[[ Records open ]]
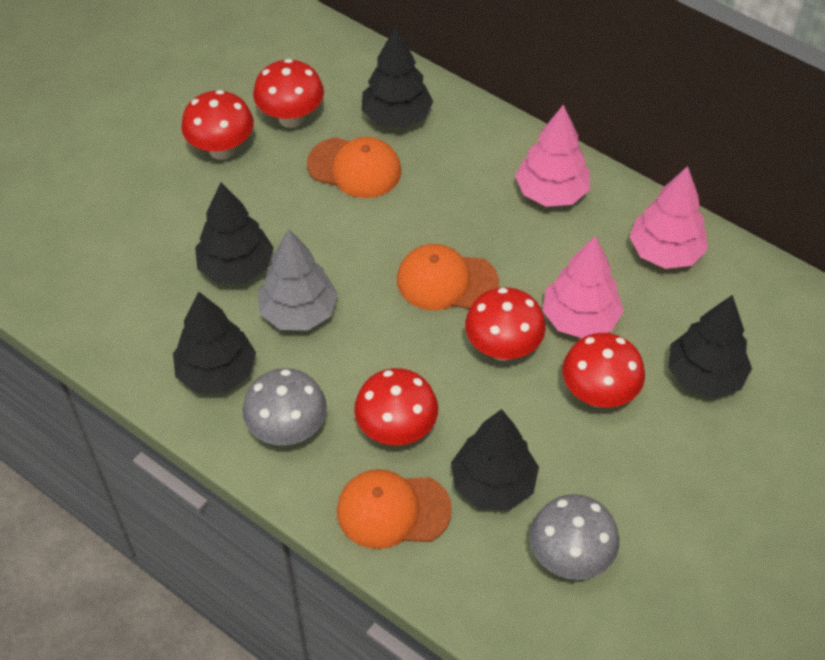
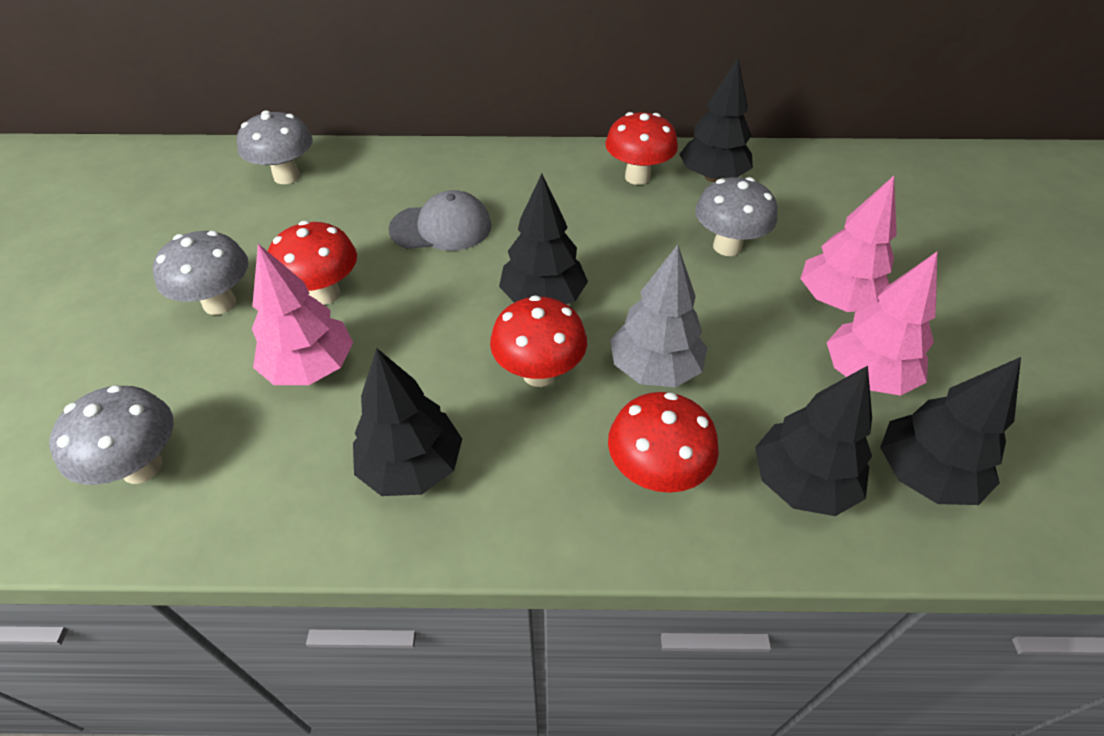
grey cap: 0 -> 1
grey mushroom: 2 -> 4
orange cap: 3 -> 0
red mushroom: 5 -> 4

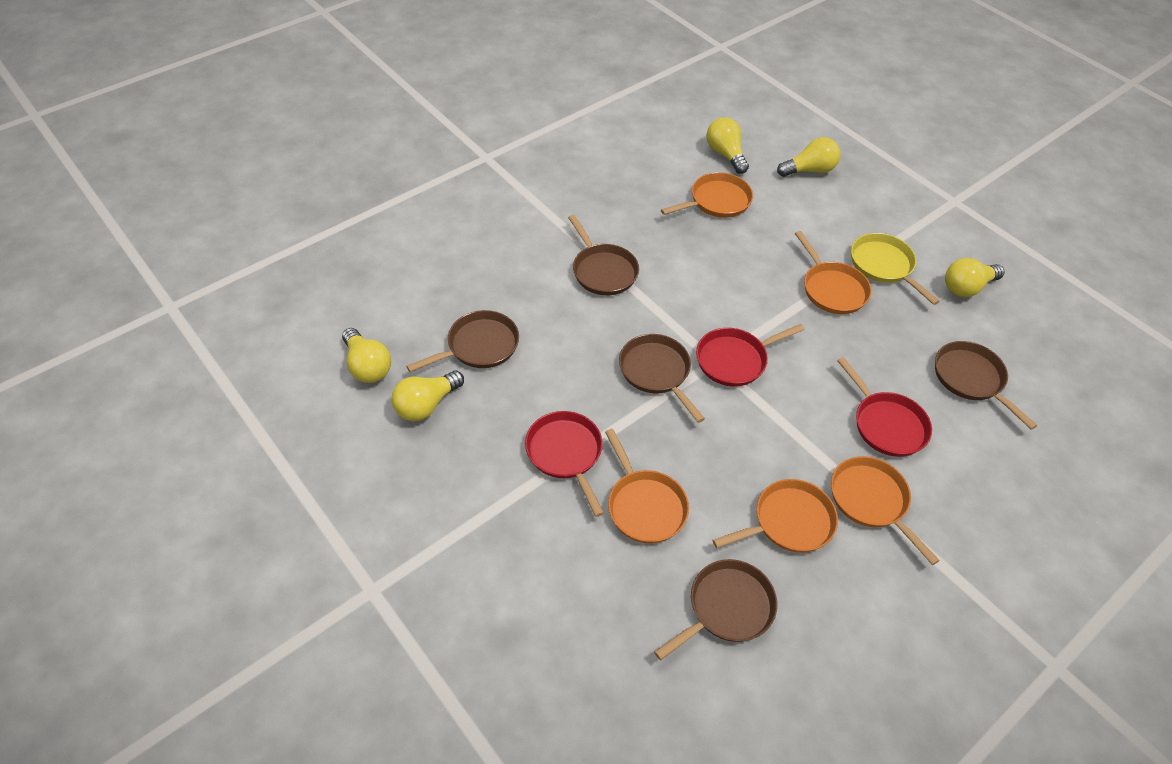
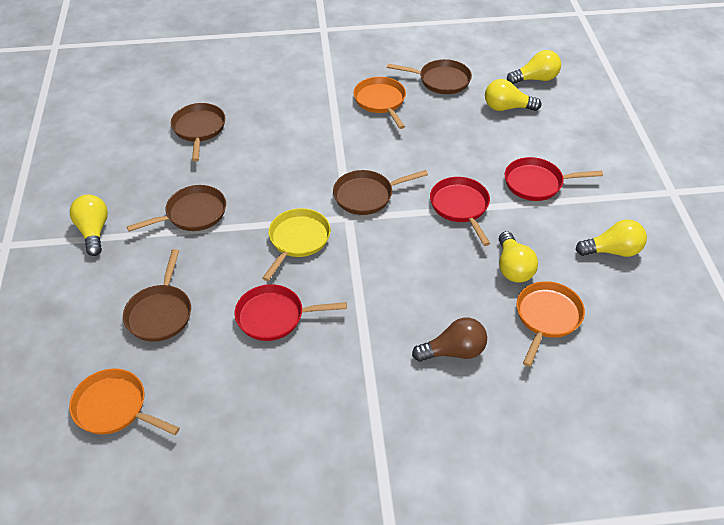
brown light bulb: 0 -> 1
orange pan: 5 -> 3

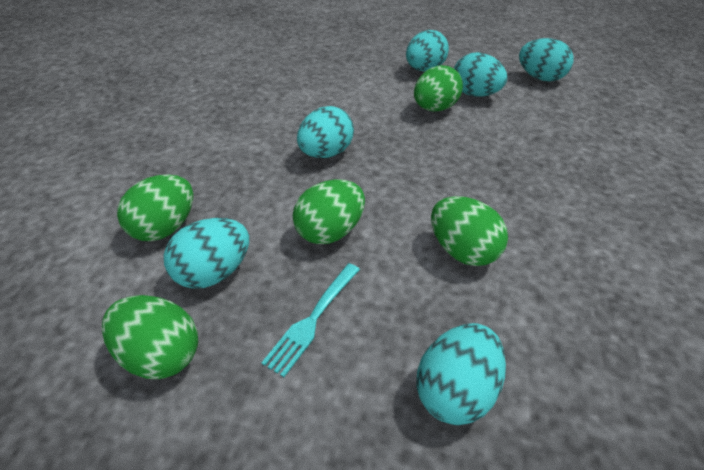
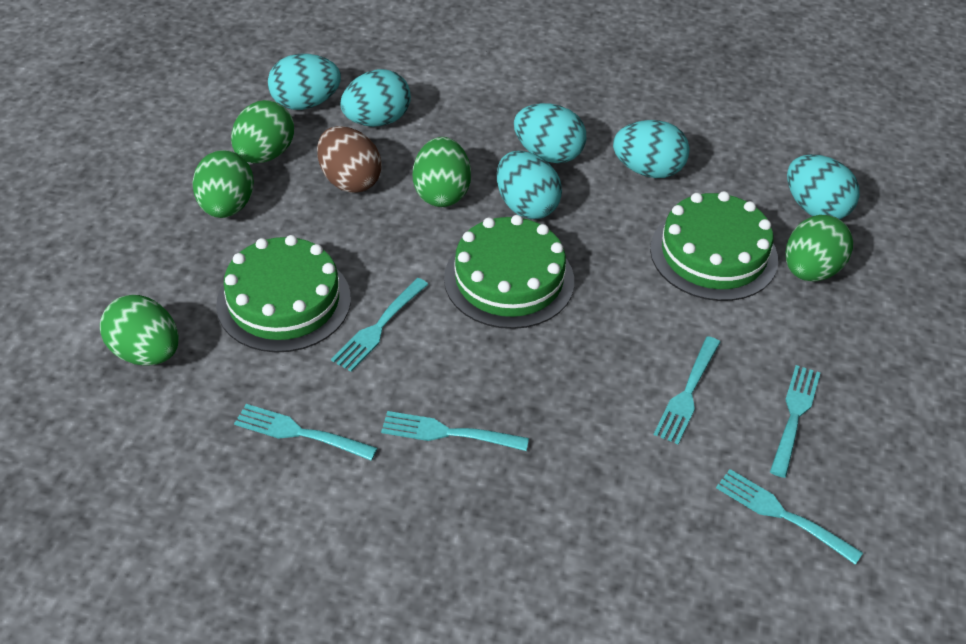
brown egg: 0 -> 1
green cake: 0 -> 3
turquoise fork: 1 -> 6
[[ Records closed ]]
» **Task prompt**
Retype, exactly as written, each line from the one containing "grey mushroom: 2 -> 4" through the end of the data above, and leave out every picture.

» **Problem solution**
grey mushroom: 2 -> 4
orange cap: 3 -> 0
red mushroom: 5 -> 4

brown light bulb: 0 -> 1
orange pan: 5 -> 3

brown egg: 0 -> 1
green cake: 0 -> 3
turquoise fork: 1 -> 6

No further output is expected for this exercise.